#### WORK TASK:
Because the images are not wanted, restate every line below word for word without them.

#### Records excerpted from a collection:
Content starts

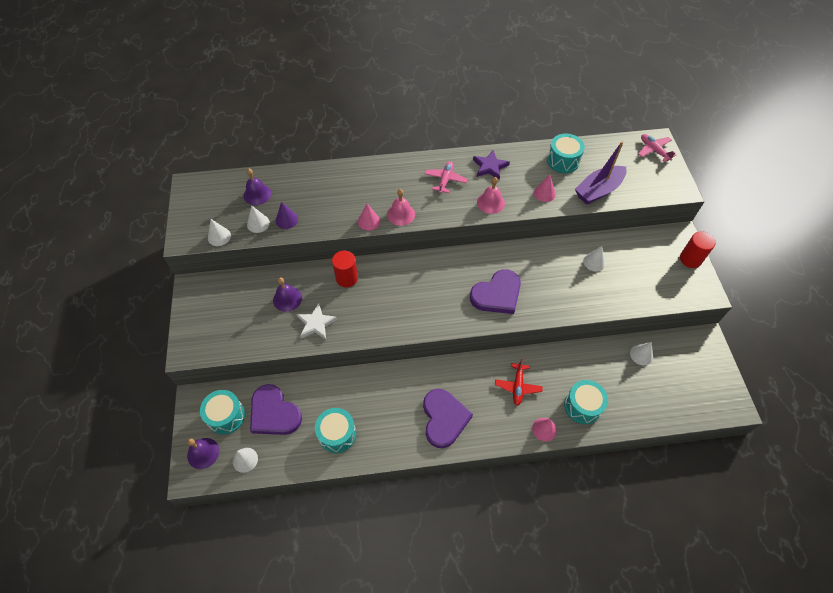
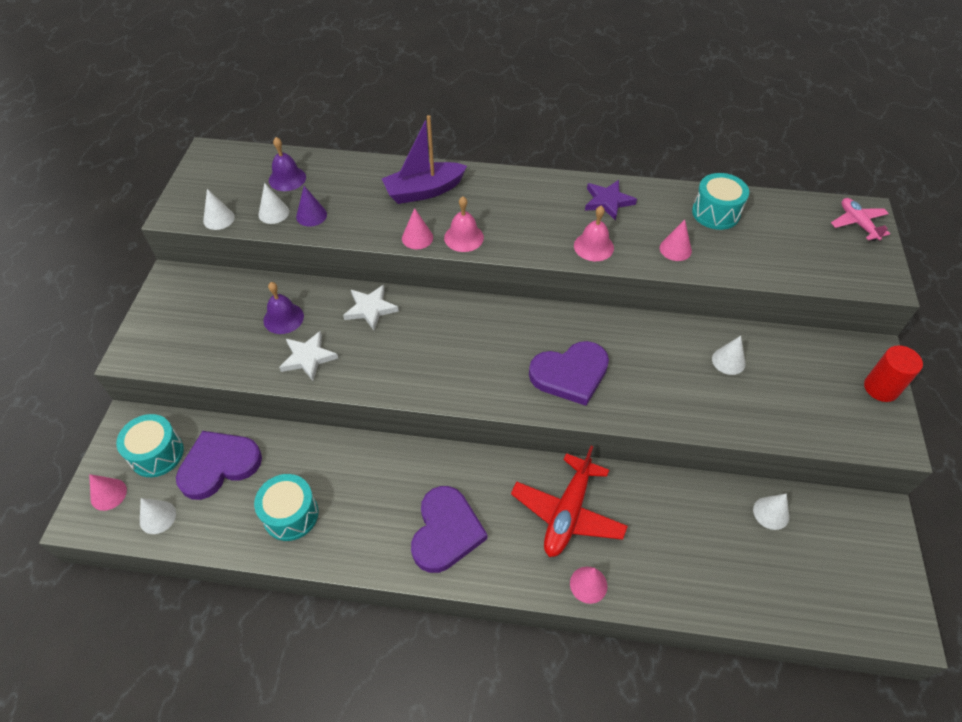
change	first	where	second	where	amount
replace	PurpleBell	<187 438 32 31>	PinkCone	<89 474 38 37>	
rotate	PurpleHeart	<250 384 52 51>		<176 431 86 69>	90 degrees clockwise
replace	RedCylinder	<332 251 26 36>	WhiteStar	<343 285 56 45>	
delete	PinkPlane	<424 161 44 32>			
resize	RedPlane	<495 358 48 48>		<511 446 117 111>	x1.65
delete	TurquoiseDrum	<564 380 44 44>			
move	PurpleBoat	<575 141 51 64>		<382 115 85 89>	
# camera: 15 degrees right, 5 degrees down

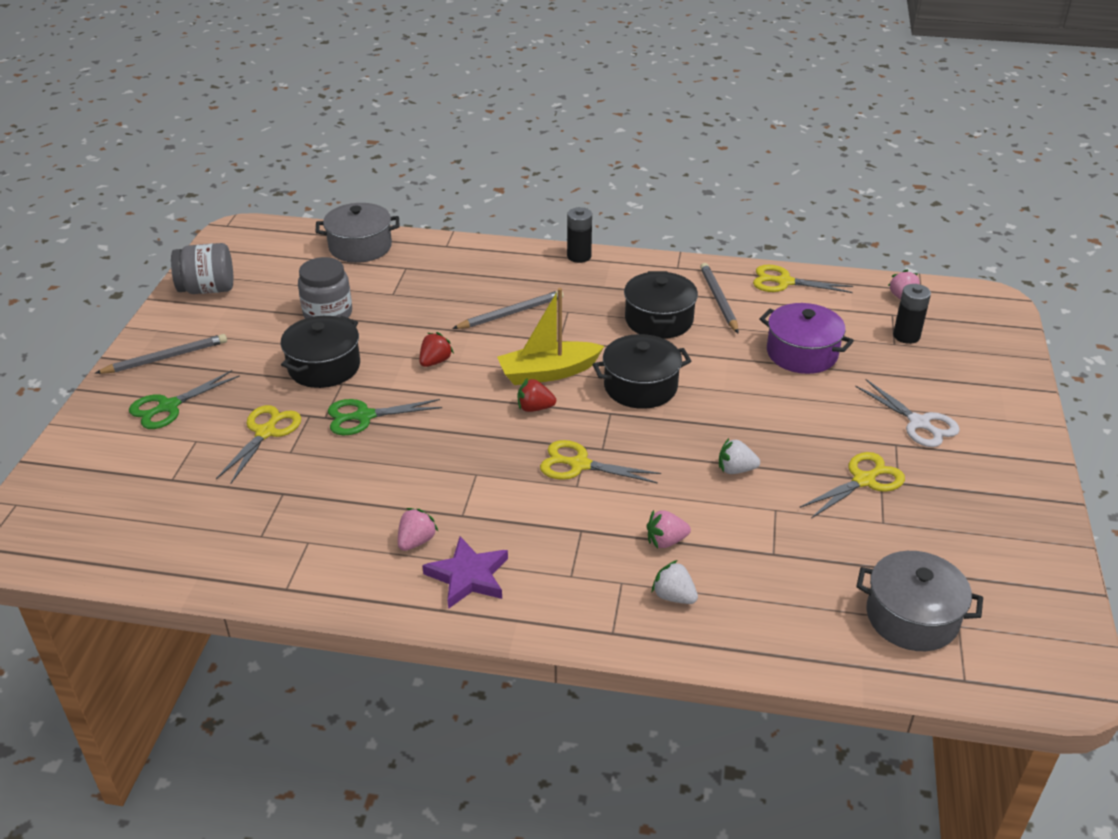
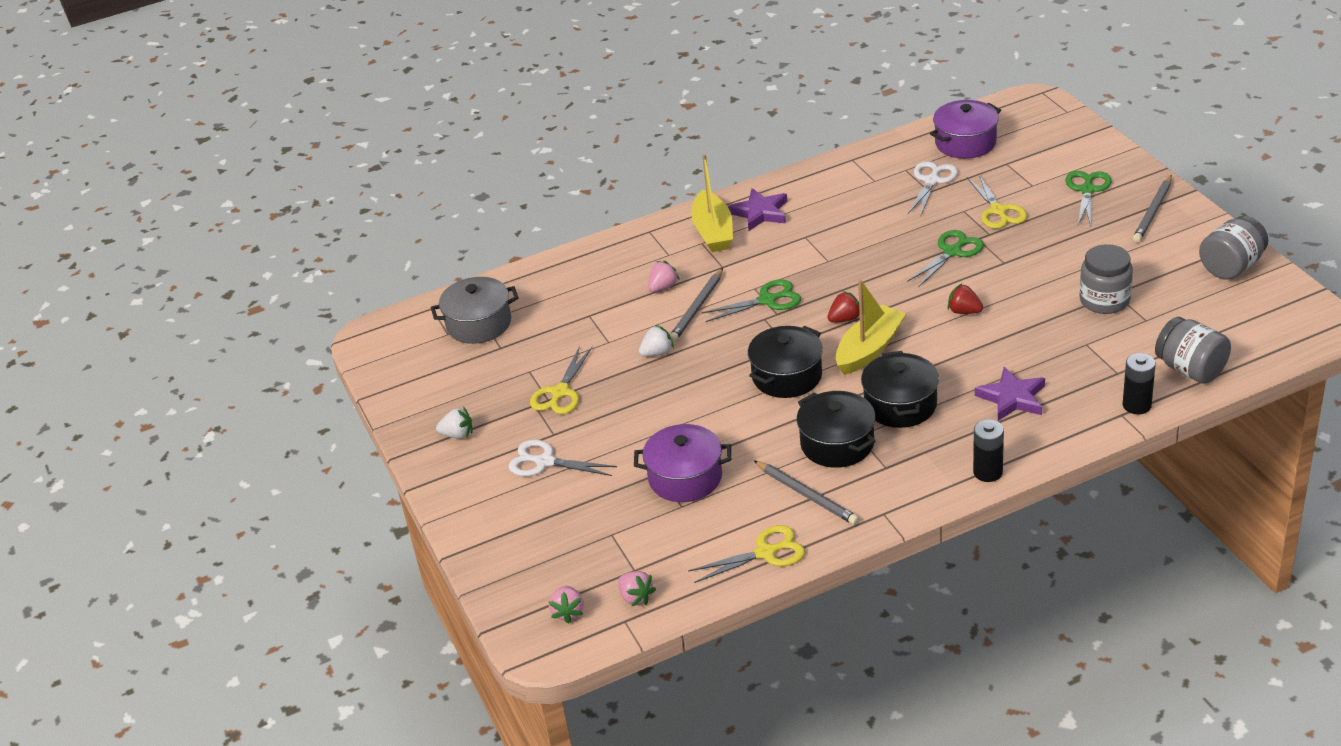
change	first	where	second	where	amount
move	BlackPot	<281 316 79 72>		<861 351 78 77>	
replace	GreyPot	<316 203 84 60>	GreyJar	<1155 317 76 67>	
move	PinkStrawberry	<398 508 41 43>		<549 586 35 38>	
rotate	RedStrawberry	<419 332 35 35>		<947 284 36 30>	120 degrees clockwise
move	GreyPencil	<452 291 112 38>		<670 268 53 74>	
recolor	YellowScissors	<540 440 121 44>	GreenScissors	<701 279 100 43>	
move	WhiteStrawberry	<652 560 46 44>		<436 407 37 32>	
move	BlackBattery	<893 284 38 60>		<1122 353 34 61>	
insert			YellowBoat	<691 154 42 98>	
insert			WhiteScissors	<908 161 50 56>	
insert			PurplePot	<930 100 71 59>	
insert			PurpleStar	<975 367 70 54>	
# camera: 150 degrees right, 0 degrees up

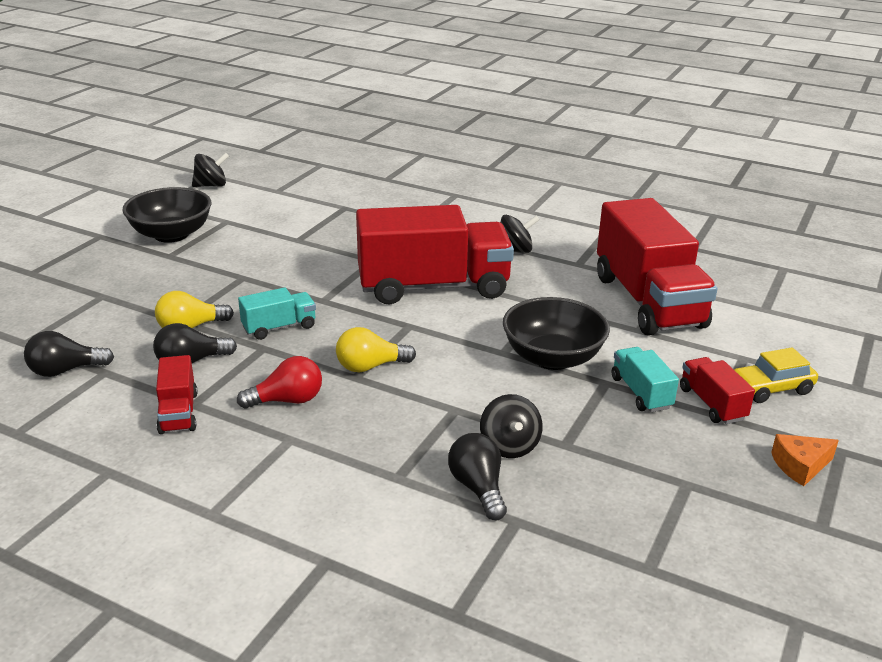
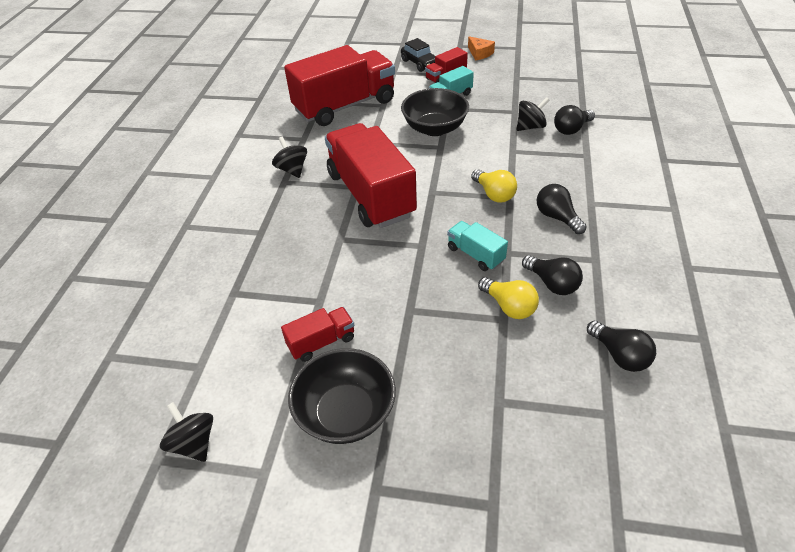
change	first	where	second	where	amount
move	RedTruck	<156 355 42 79>		<281 307 74 55>	
recolor	RedLightBulb	<237 356 85 53>	BlackLightBulb	<537 184 50 50>	
recolor	YellowCar	<734 348 84 55>	BlackCar	<401 38 34 34>	
# camera: 105 degrees left, 15 degrees up

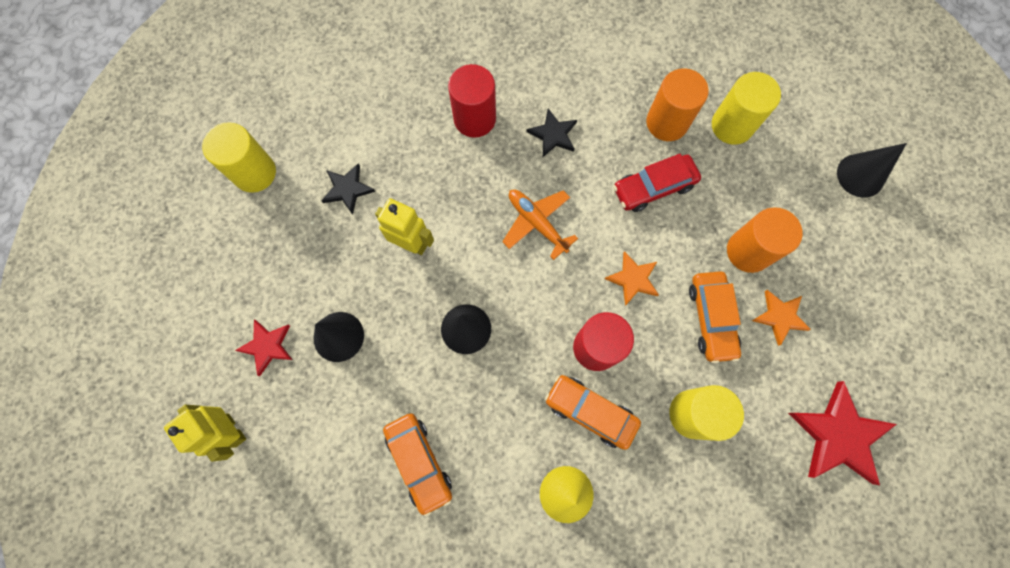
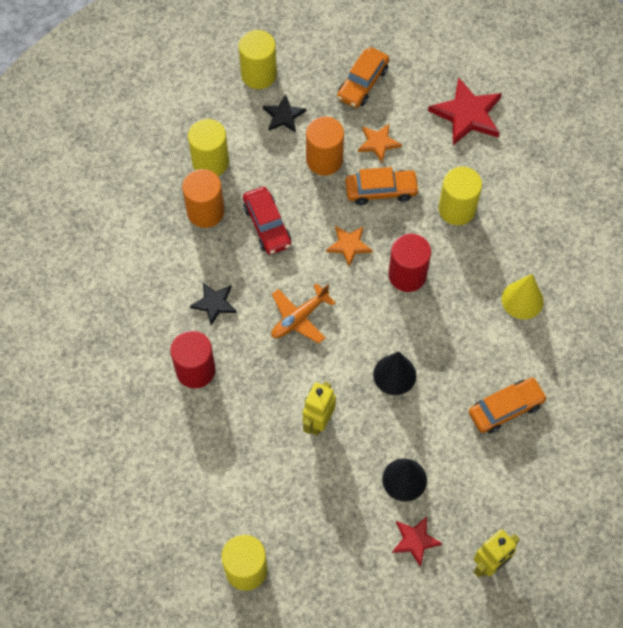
change	first	where	second	where	amount
move	BlackStar	<321 163 54 52>		<263 94 43 39>	
move	OrangeCar	<545 375 96 75>		<337 47 52 61>	
replace	BlackCone	<837 143 70 55>	YellowCylinder	<239 30 38 59>	
# camera: 90 degrees left, 10 degrees down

Content ends

#### FINISHED TASK:
change	first	where	second	where	amount
replace	PurpleBell	<187 438 32 31>	PinkCone	<89 474 38 37>	
rotate	PurpleHeart	<250 384 52 51>		<176 431 86 69>	90 degrees clockwise
replace	RedCylinder	<332 251 26 36>	WhiteStar	<343 285 56 45>	
delete	PinkPlane	<424 161 44 32>			
resize	RedPlane	<495 358 48 48>		<511 446 117 111>	x1.65
delete	TurquoiseDrum	<564 380 44 44>			
move	PurpleBoat	<575 141 51 64>		<382 115 85 89>	
# camera: 15 degrees right, 5 degrees down

change	first	where	second	where	amount
move	BlackPot	<281 316 79 72>		<861 351 78 77>	
replace	GreyPot	<316 203 84 60>	GreyJar	<1155 317 76 67>	
move	PinkStrawberry	<398 508 41 43>		<549 586 35 38>	
rotate	RedStrawberry	<419 332 35 35>		<947 284 36 30>	120 degrees clockwise
move	GreyPencil	<452 291 112 38>		<670 268 53 74>	
recolor	YellowScissors	<540 440 121 44>	GreenScissors	<701 279 100 43>	
move	WhiteStrawberry	<652 560 46 44>		<436 407 37 32>	
move	BlackBattery	<893 284 38 60>		<1122 353 34 61>	
insert			YellowBoat	<691 154 42 98>	
insert			WhiteScissors	<908 161 50 56>	
insert			PurplePot	<930 100 71 59>	
insert			PurpleStar	<975 367 70 54>	
# camera: 150 degrees right, 0 degrees up

change	first	where	second	where	amount
move	RedTruck	<156 355 42 79>		<281 307 74 55>	
recolor	RedLightBulb	<237 356 85 53>	BlackLightBulb	<537 184 50 50>	
recolor	YellowCar	<734 348 84 55>	BlackCar	<401 38 34 34>	
# camera: 105 degrees left, 15 degrees up

change	first	where	second	where	amount
move	BlackStar	<321 163 54 52>		<263 94 43 39>	
move	OrangeCar	<545 375 96 75>		<337 47 52 61>	
replace	BlackCone	<837 143 70 55>	YellowCylinder	<239 30 38 59>	
# camera: 90 degrees left, 10 degrees down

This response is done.